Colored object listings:
= Beginning of Section =
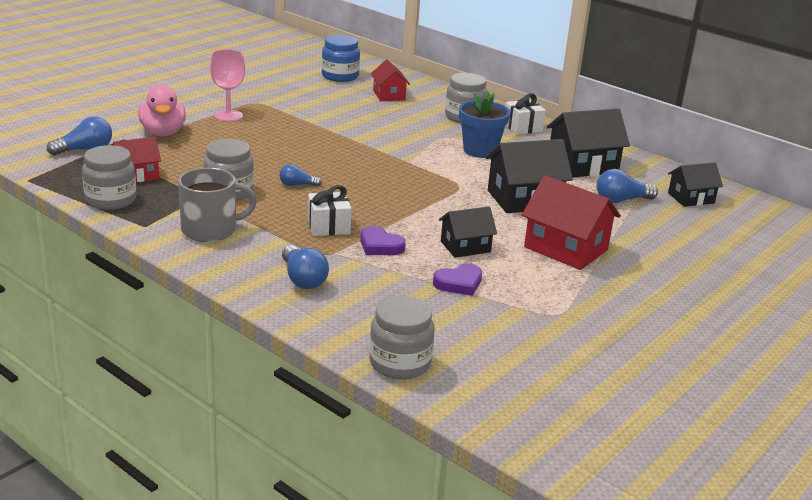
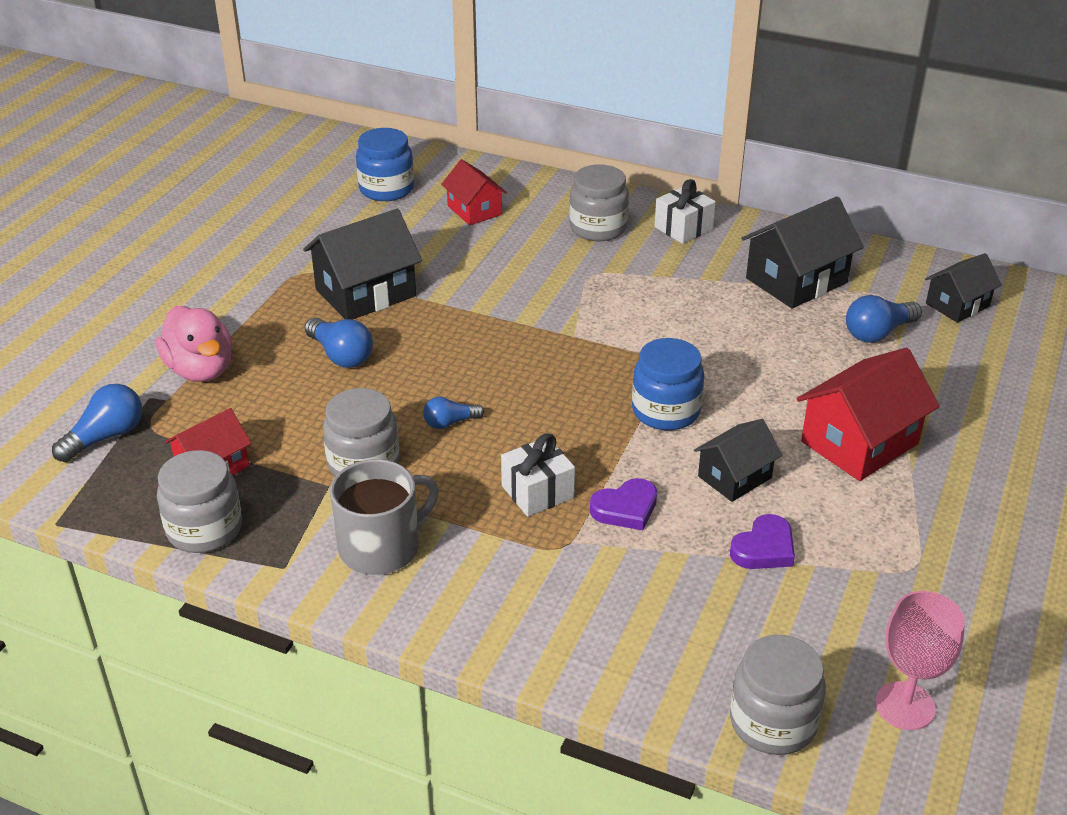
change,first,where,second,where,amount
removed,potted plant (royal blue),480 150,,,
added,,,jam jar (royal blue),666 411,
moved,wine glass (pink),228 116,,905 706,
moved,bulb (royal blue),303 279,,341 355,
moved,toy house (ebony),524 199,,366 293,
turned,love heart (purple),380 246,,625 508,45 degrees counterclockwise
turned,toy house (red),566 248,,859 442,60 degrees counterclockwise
= End of Section =
If a line above includes the string "blue", pick it out.

(Reply to the exercise):
removed,potted plant (royal blue),480 150,,,
added,,,jam jar (royal blue),666 411,
moved,bulb (royal blue),303 279,,341 355,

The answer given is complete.